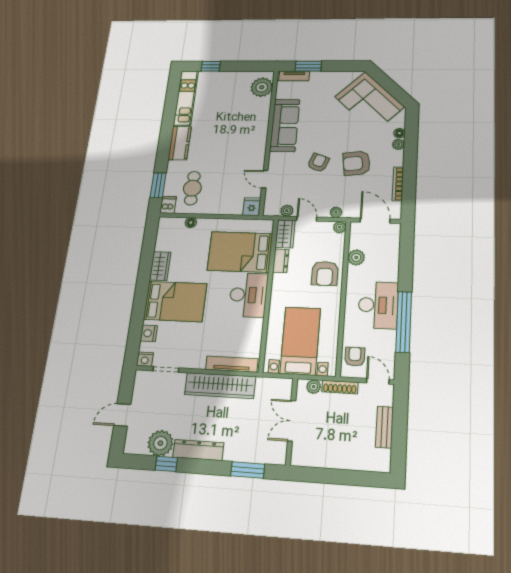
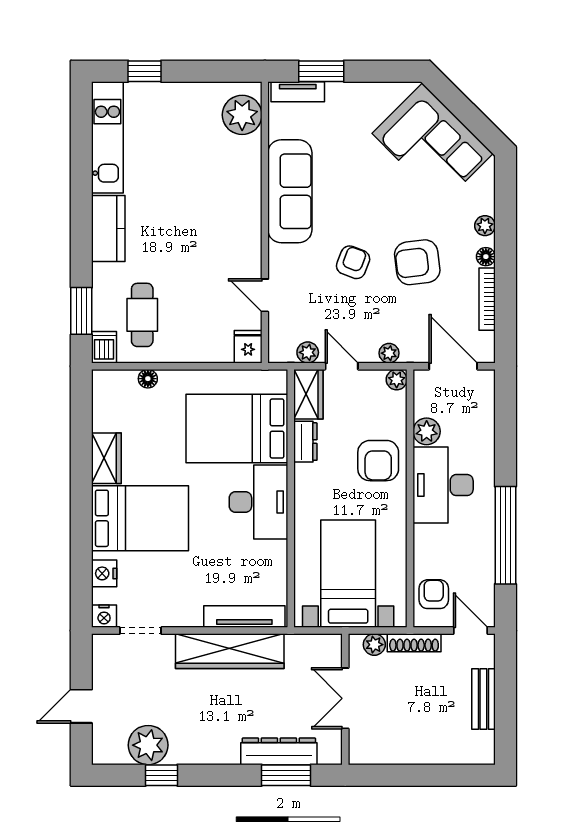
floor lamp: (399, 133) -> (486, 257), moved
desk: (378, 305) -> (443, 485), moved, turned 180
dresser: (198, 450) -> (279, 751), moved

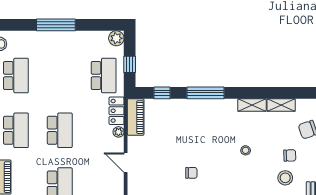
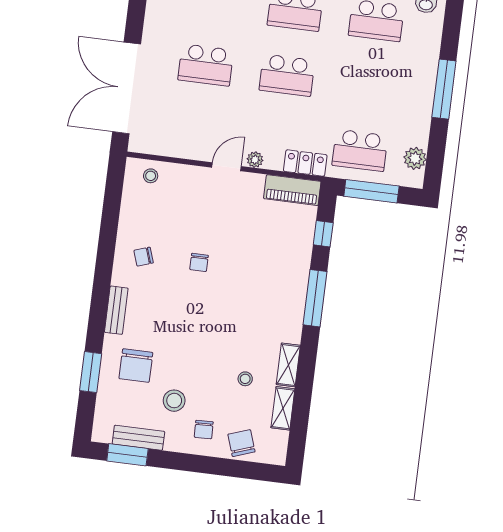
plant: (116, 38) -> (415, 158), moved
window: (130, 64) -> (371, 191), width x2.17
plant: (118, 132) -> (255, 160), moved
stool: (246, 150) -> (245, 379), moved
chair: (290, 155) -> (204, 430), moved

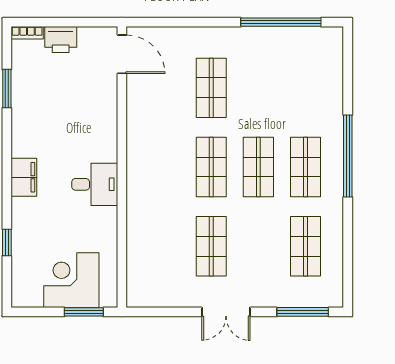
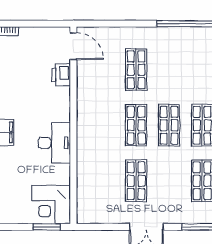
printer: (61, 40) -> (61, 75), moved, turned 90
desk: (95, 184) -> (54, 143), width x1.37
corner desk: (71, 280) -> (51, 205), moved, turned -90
...
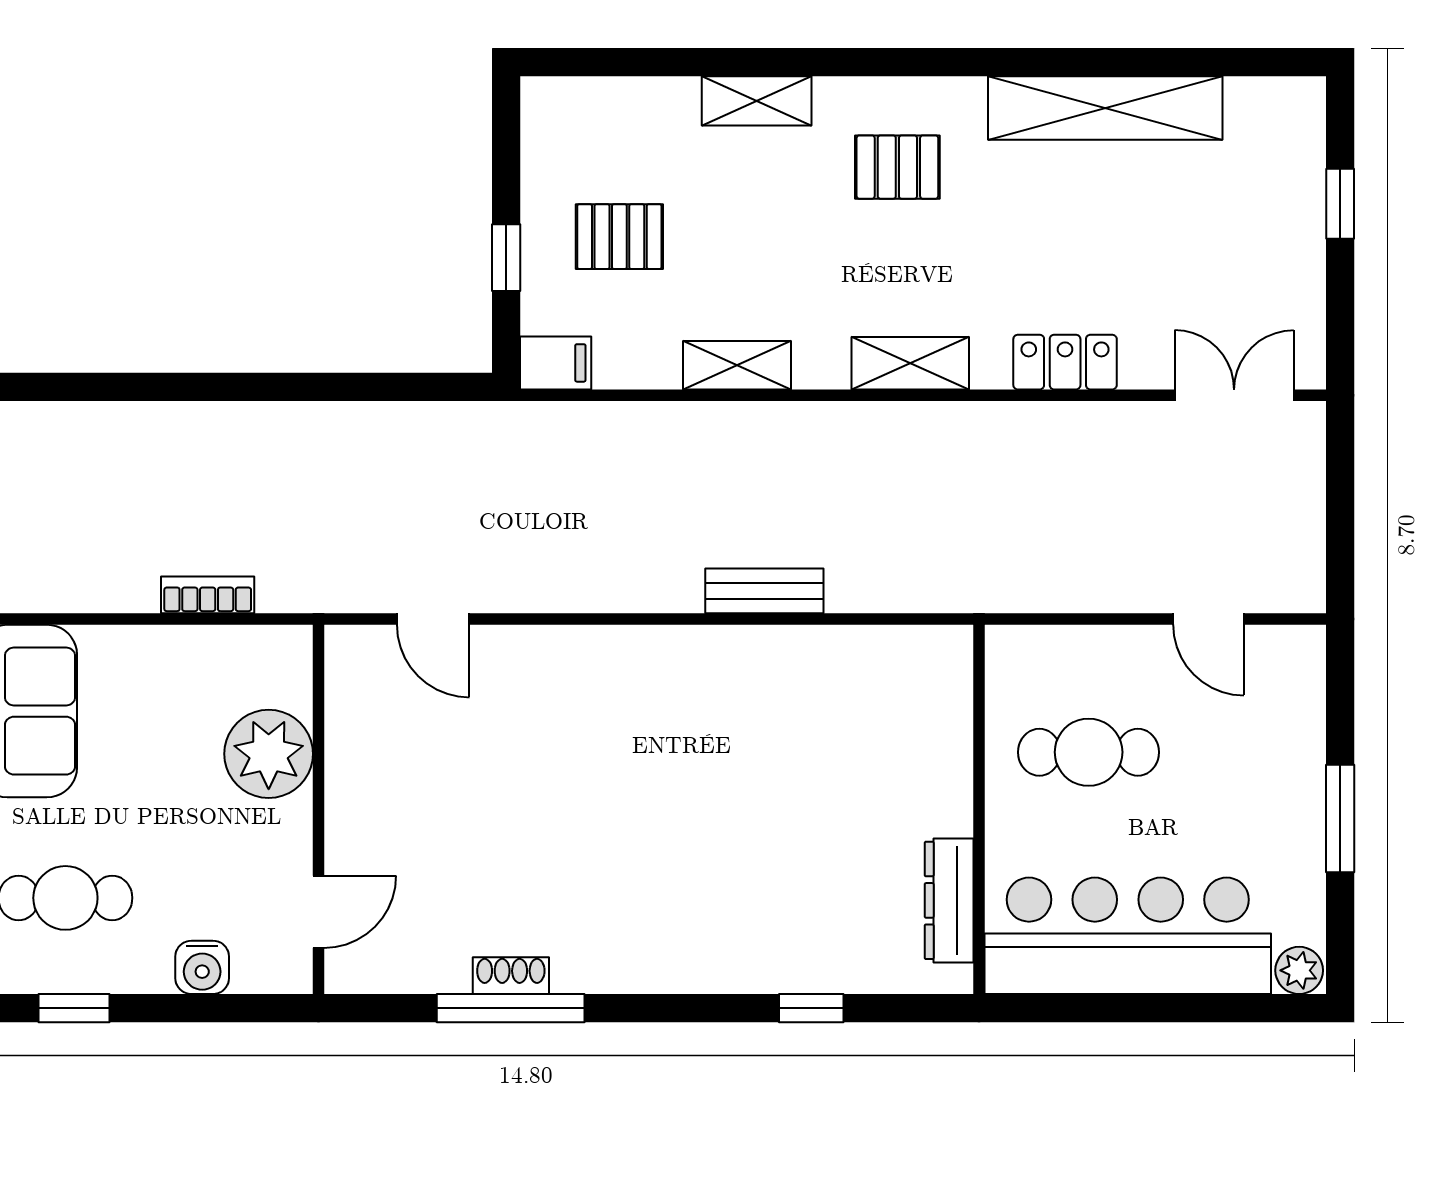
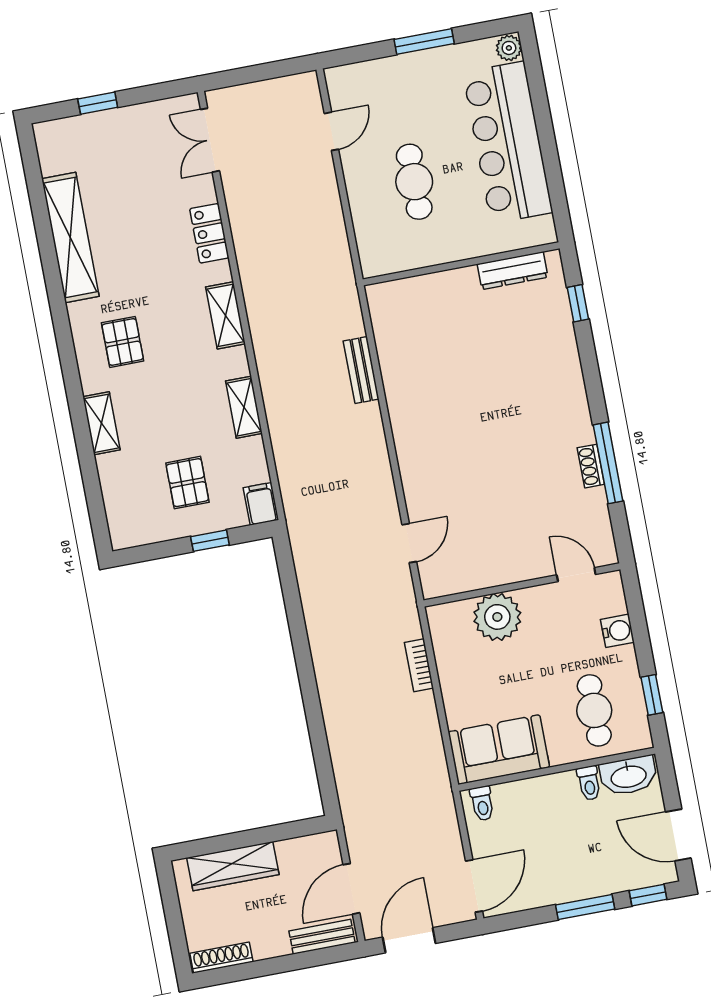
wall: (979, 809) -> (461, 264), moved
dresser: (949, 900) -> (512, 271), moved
---
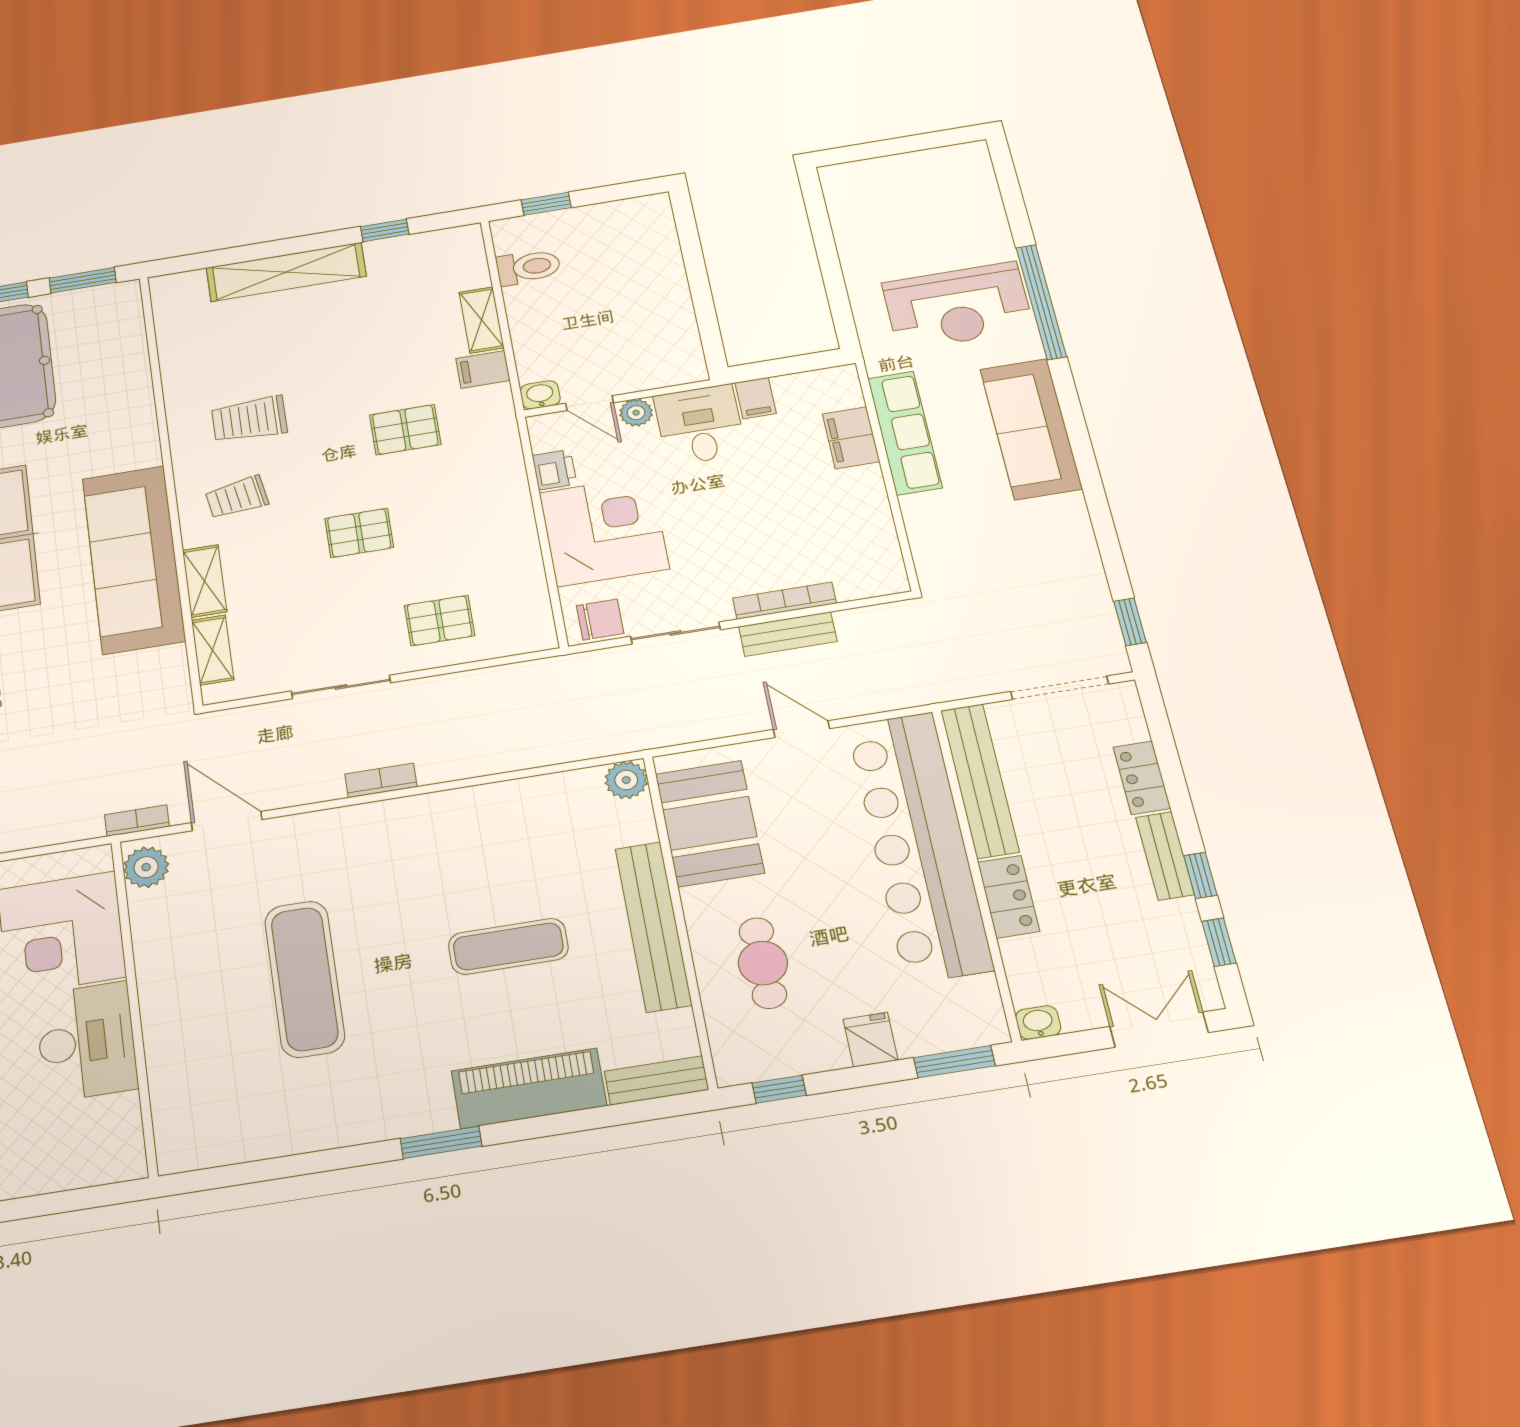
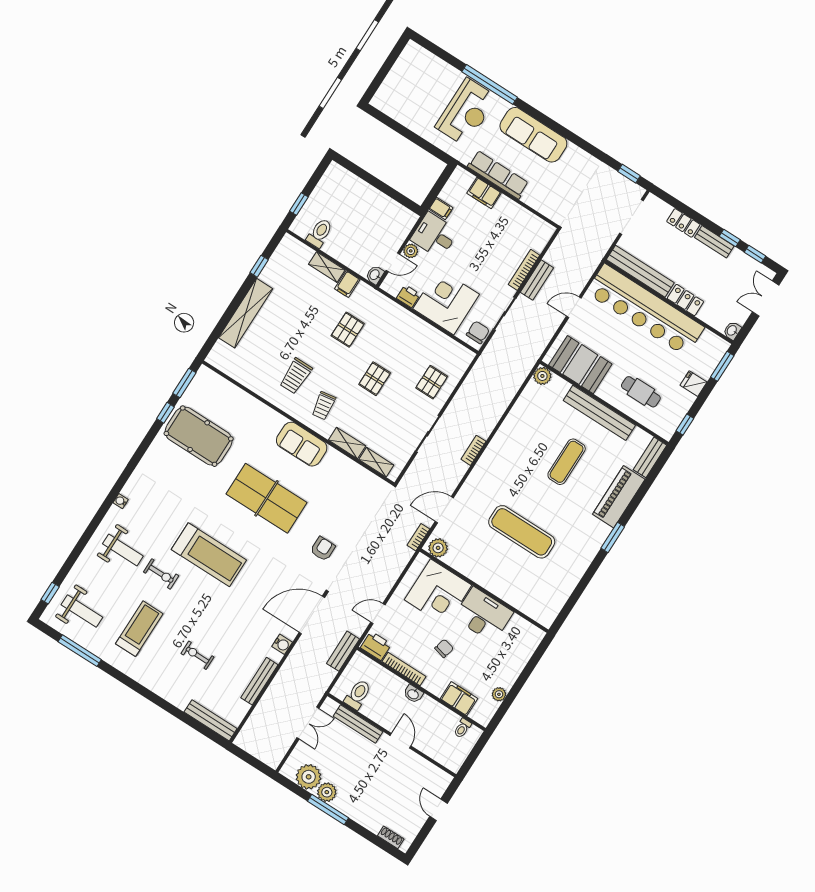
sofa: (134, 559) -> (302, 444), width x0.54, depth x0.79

• **Exercise brief**
In the records above, how many lines contain the string "moved"? Reply with the number only.

• **Exercise response**
11